§ **Problem requirements**
Once the line with "green arrow: rotated" is found in the entries below, repeat it and each following line exactly, up to and including the line with "black arrow: moved 1 px left, 1 px down". Add no other lines.

§ **Provided material**

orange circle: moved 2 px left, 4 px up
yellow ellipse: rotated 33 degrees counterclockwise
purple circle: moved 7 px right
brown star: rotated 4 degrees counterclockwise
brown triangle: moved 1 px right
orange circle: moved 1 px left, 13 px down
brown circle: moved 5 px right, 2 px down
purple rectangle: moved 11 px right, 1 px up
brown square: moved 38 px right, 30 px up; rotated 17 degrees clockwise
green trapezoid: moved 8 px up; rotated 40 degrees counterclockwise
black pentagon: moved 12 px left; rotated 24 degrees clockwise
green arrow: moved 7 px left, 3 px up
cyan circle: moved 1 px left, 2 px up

---

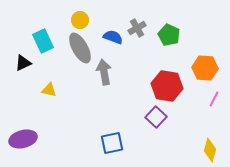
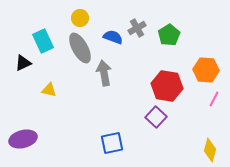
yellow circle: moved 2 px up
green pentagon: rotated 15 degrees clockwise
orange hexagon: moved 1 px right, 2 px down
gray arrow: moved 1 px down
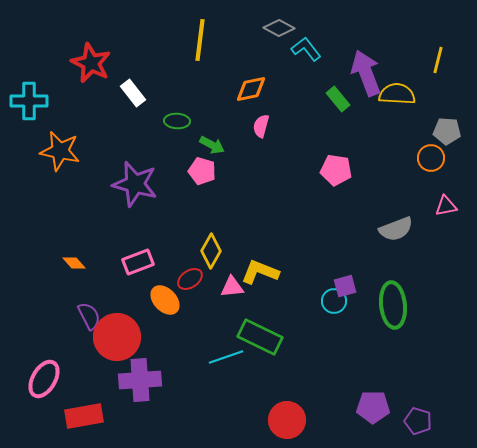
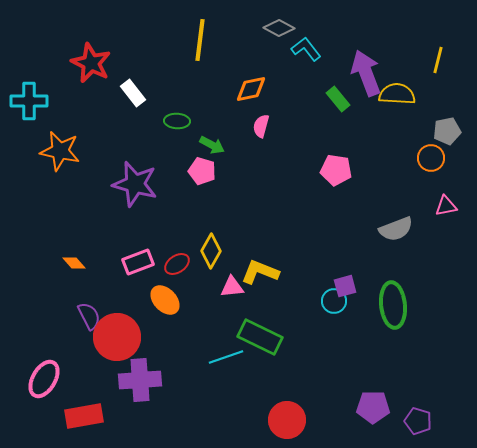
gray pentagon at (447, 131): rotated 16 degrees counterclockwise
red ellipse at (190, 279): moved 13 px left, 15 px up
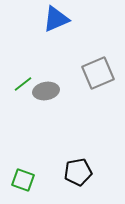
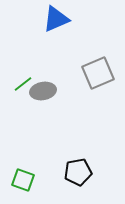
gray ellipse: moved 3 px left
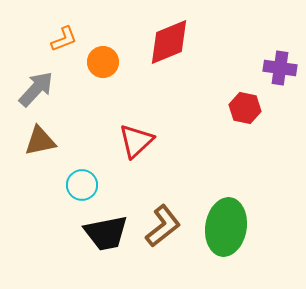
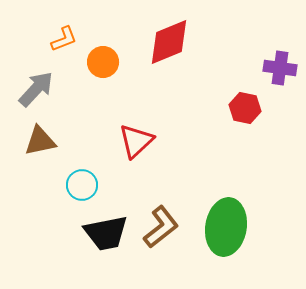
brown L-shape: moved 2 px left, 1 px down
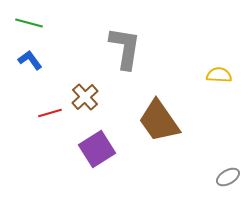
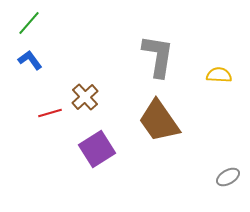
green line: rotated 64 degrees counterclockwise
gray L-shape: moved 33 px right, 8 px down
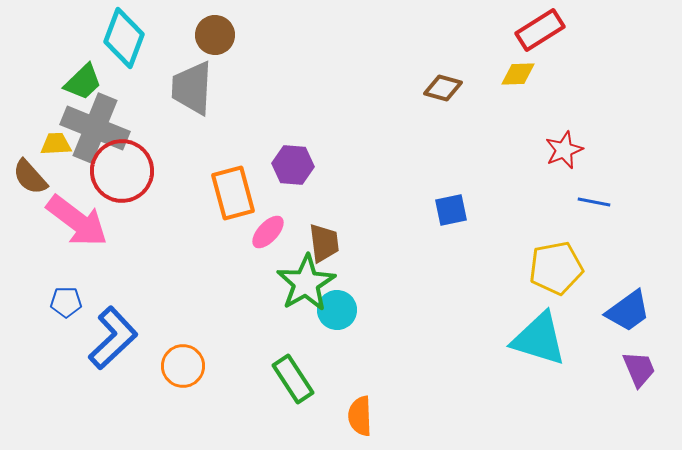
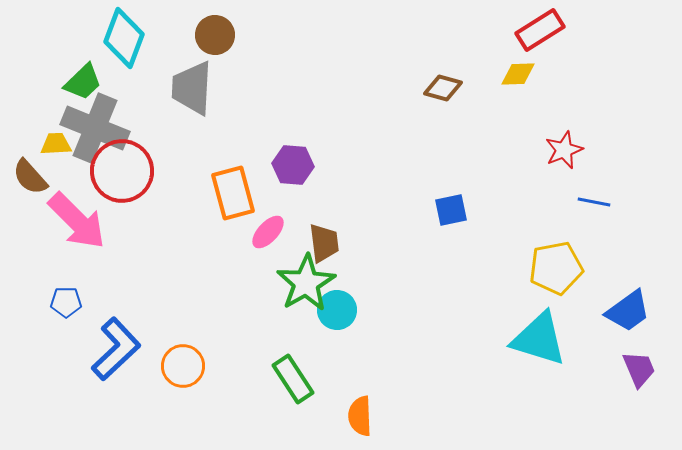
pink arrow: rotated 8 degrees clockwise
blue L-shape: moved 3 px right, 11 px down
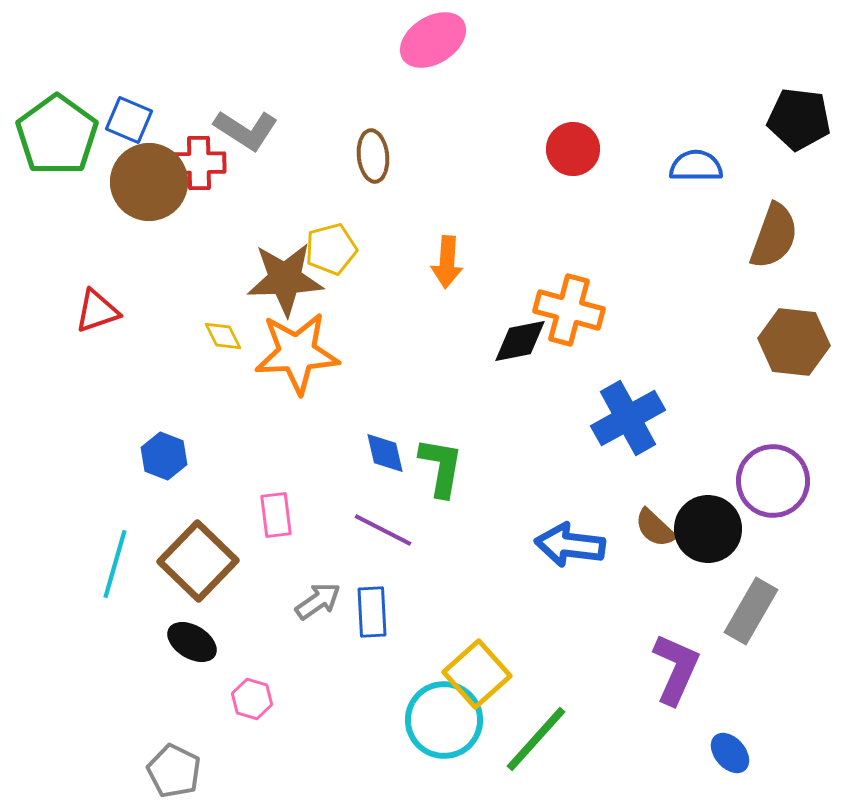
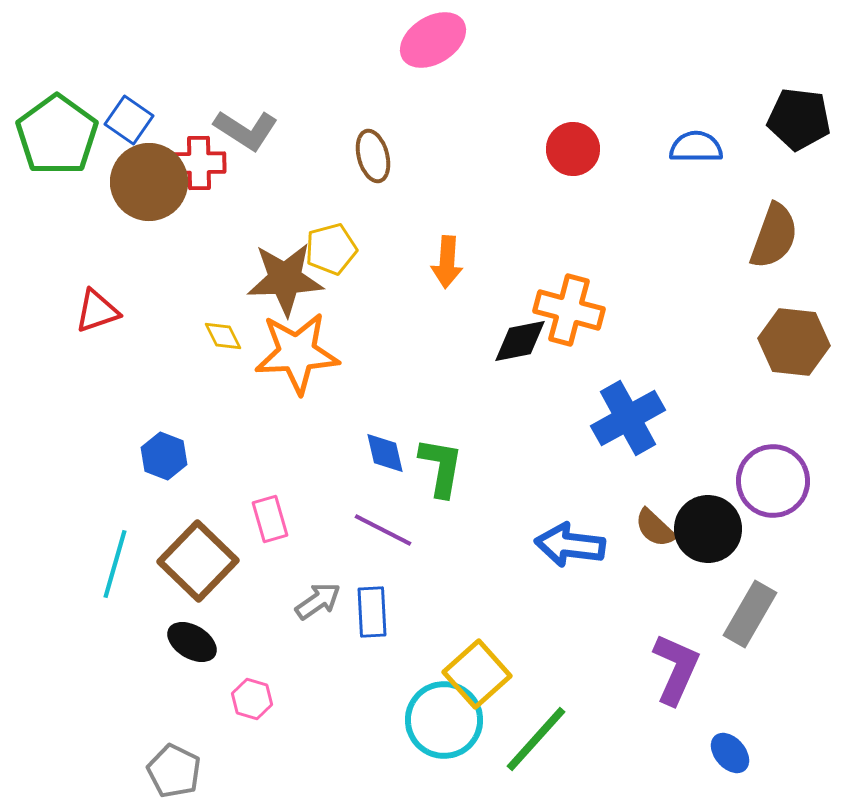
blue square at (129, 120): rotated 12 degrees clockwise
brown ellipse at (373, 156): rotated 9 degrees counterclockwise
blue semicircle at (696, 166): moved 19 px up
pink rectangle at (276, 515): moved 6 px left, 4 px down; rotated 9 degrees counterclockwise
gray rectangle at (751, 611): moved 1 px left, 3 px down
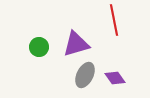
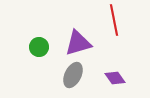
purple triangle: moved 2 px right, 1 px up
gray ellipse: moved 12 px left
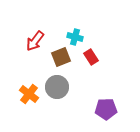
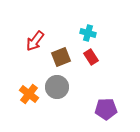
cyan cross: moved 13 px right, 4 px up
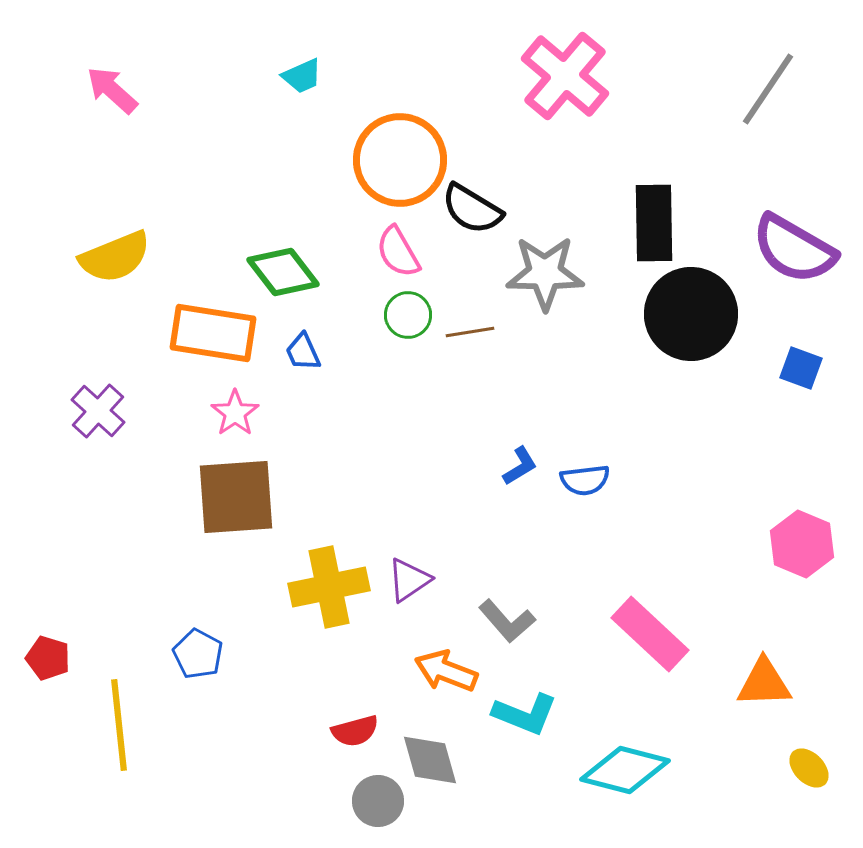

...

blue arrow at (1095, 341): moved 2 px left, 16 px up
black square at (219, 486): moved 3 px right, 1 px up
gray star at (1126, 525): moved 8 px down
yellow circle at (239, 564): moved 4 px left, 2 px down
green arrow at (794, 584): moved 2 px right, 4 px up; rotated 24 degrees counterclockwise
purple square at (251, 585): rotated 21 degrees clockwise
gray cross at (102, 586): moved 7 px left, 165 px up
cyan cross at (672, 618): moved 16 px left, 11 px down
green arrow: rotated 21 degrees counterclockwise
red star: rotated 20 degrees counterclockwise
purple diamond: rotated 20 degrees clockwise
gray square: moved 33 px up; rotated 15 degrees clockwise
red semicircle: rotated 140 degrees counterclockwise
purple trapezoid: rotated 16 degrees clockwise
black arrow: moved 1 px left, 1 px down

§ **Exercise response**
green arrow: rotated 21 degrees counterclockwise
red star: rotated 20 degrees counterclockwise
purple diamond: rotated 20 degrees clockwise
gray square: moved 33 px up; rotated 15 degrees clockwise
red semicircle: rotated 140 degrees counterclockwise
purple trapezoid: rotated 16 degrees clockwise
black arrow: moved 1 px left, 1 px down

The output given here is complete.